§ Problem statement:
Beneath this instruction is a block of data; output from it exactly the lines that run from the one containing "none -> pink tile F2:G2 level 1" through the one containing "none -> red brick B11:C11 level 1", inclusive.

§ Material shown:
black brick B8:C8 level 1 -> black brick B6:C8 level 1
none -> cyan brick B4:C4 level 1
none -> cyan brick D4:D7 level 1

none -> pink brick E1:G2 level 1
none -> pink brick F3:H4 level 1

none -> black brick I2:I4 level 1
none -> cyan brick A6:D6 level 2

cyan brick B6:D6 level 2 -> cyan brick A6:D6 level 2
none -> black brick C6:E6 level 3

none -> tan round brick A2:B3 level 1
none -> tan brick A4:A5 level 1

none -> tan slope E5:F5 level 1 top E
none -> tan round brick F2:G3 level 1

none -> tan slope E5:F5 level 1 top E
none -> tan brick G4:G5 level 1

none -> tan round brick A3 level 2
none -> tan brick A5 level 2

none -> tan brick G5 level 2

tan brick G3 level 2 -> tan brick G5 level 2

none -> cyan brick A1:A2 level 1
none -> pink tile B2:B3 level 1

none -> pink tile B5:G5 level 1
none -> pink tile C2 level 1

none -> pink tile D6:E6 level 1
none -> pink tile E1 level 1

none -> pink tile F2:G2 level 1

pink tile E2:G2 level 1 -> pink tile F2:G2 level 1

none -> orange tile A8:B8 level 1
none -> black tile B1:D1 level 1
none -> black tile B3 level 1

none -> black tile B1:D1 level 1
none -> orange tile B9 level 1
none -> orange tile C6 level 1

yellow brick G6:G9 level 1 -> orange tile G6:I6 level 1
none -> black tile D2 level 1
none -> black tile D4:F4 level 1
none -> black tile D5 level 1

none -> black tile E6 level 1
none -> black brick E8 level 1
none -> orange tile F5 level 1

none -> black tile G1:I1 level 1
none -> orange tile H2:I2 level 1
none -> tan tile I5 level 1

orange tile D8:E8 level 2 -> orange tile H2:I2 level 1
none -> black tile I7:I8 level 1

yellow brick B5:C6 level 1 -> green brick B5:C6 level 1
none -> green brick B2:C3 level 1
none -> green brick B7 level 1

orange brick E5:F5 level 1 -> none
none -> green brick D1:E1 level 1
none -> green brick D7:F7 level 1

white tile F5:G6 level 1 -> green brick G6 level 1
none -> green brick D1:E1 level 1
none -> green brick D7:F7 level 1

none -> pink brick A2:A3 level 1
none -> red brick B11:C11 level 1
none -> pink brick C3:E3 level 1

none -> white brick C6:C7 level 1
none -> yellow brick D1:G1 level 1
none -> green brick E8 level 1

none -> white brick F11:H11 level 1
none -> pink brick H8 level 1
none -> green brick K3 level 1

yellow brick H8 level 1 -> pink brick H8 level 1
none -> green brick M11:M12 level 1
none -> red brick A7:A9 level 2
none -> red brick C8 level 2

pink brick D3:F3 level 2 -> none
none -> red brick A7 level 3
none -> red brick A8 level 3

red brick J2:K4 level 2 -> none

§ Response area:
none -> pink tile F2:G2 level 1

pink tile E2:G2 level 1 -> pink tile F2:G2 level 1

none -> orange tile A8:B8 level 1
none -> black tile B1:D1 level 1
none -> black tile B3 level 1

none -> black tile B1:D1 level 1
none -> orange tile B9 level 1
none -> orange tile C6 level 1

yellow brick G6:G9 level 1 -> orange tile G6:I6 level 1
none -> black tile D2 level 1
none -> black tile D4:F4 level 1
none -> black tile D5 level 1

none -> black tile E6 level 1
none -> black brick E8 level 1
none -> orange tile F5 level 1

none -> black tile G1:I1 level 1
none -> orange tile H2:I2 level 1
none -> tan tile I5 level 1

orange tile D8:E8 level 2 -> orange tile H2:I2 level 1
none -> black tile I7:I8 level 1

yellow brick B5:C6 level 1 -> green brick B5:C6 level 1
none -> green brick B2:C3 level 1
none -> green brick B7 level 1

orange brick E5:F5 level 1 -> none
none -> green brick D1:E1 level 1
none -> green brick D7:F7 level 1

white tile F5:G6 level 1 -> green brick G6 level 1
none -> green brick D1:E1 level 1
none -> green brick D7:F7 level 1

none -> pink brick A2:A3 level 1
none -> red brick B11:C11 level 1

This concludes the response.